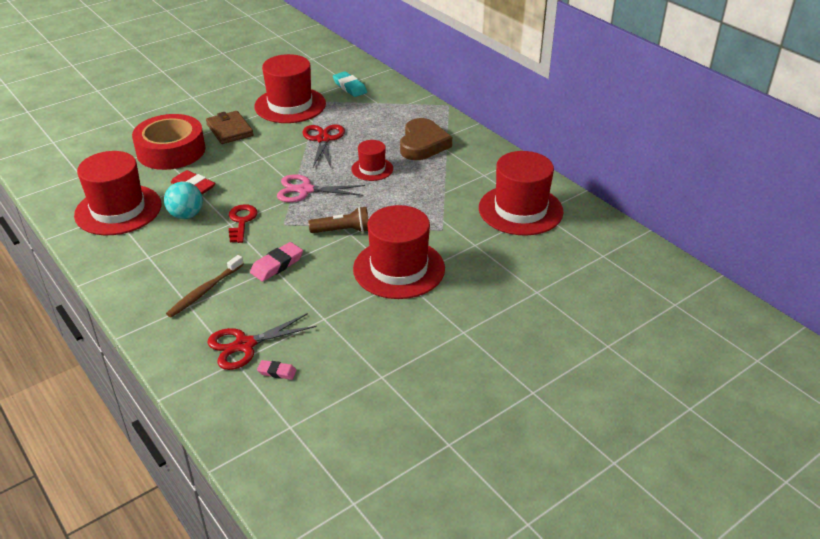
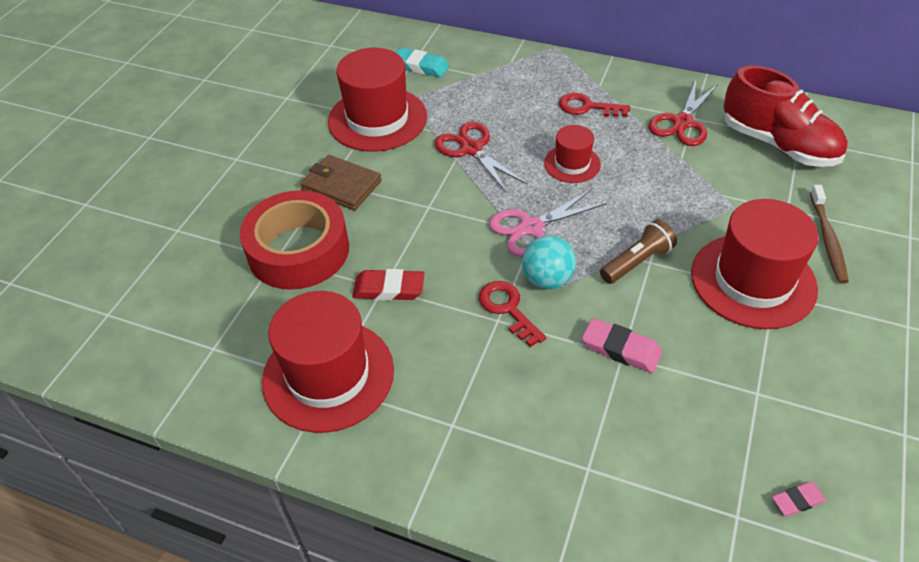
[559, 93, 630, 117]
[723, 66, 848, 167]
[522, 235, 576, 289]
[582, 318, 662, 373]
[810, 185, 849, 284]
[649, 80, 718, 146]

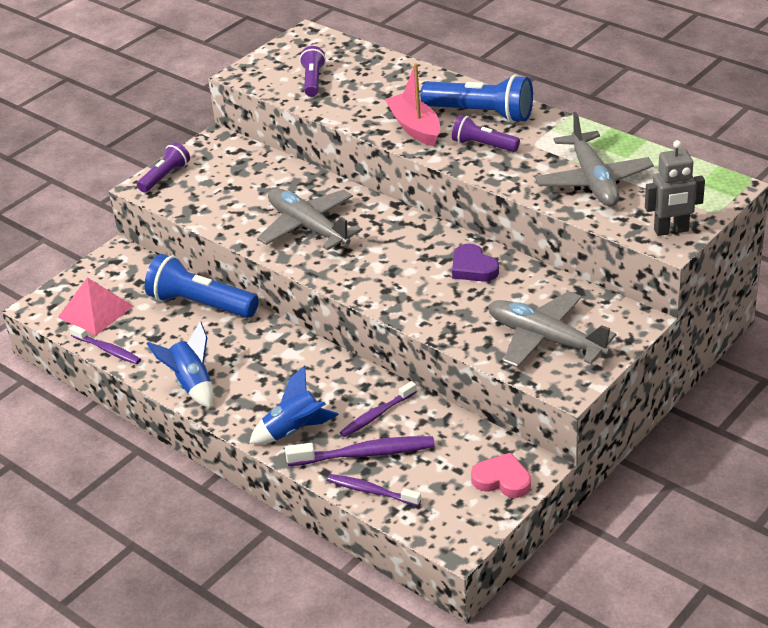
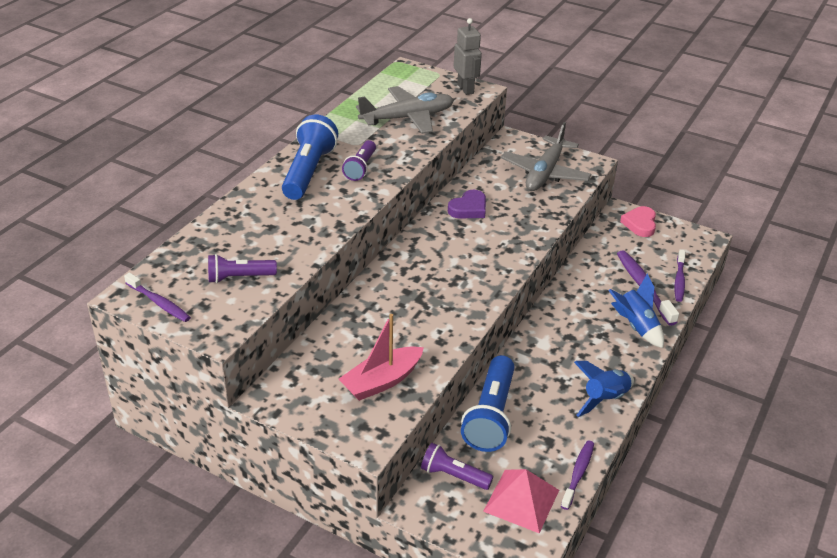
[339, 314, 424, 401]
[421, 443, 493, 490]
[257, 188, 363, 250] (first image)
[124, 273, 191, 322]

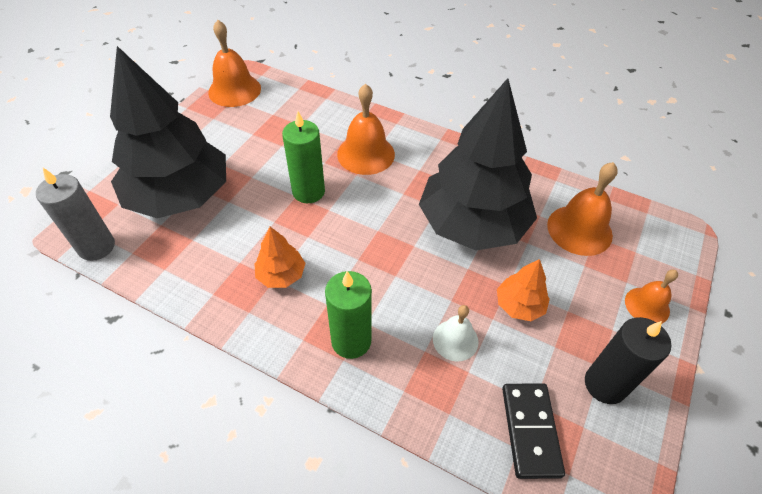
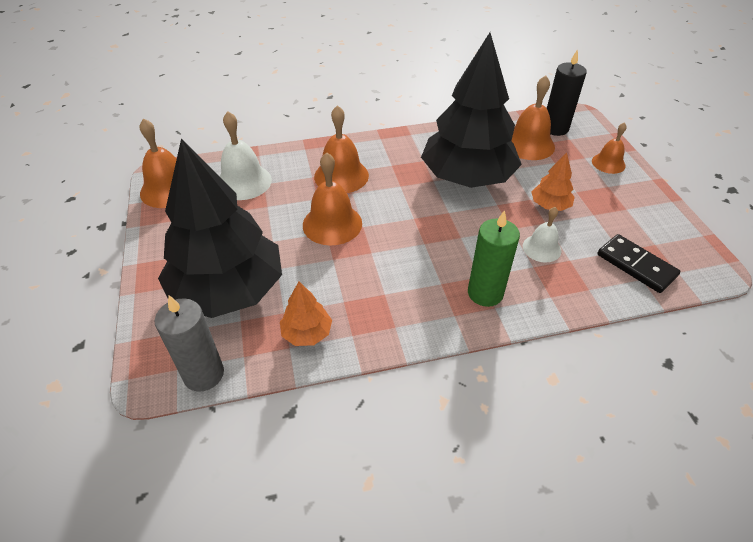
[303, 152, 362, 245]
[280, 282, 332, 346]
[547, 49, 587, 136]
[219, 111, 272, 200]

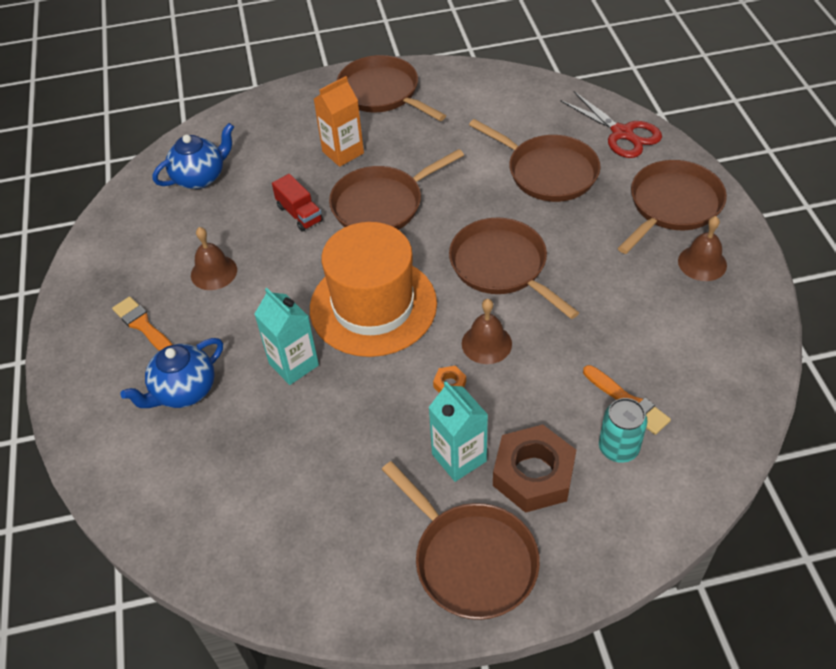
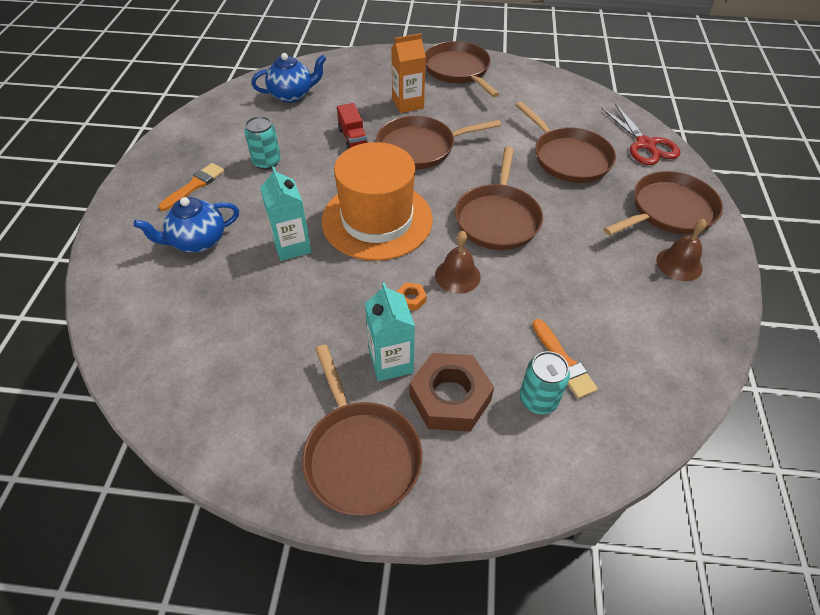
[455, 146, 543, 250]
[244, 116, 281, 170]
[159, 163, 224, 211]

--------------------------------------------------

__Problem to work on__.
Please reproduce all the material exactly. Pictures stay out of the copy.

__Answer area__.
[559, 93, 630, 117]
[723, 66, 848, 167]
[522, 235, 576, 289]
[582, 318, 662, 373]
[810, 185, 849, 284]
[649, 80, 718, 146]

[339, 314, 424, 401]
[421, 443, 493, 490]
[257, 188, 363, 250] (first image)
[124, 273, 191, 322]

[303, 152, 362, 245]
[280, 282, 332, 346]
[547, 49, 587, 136]
[219, 111, 272, 200]

[455, 146, 543, 250]
[244, 116, 281, 170]
[159, 163, 224, 211]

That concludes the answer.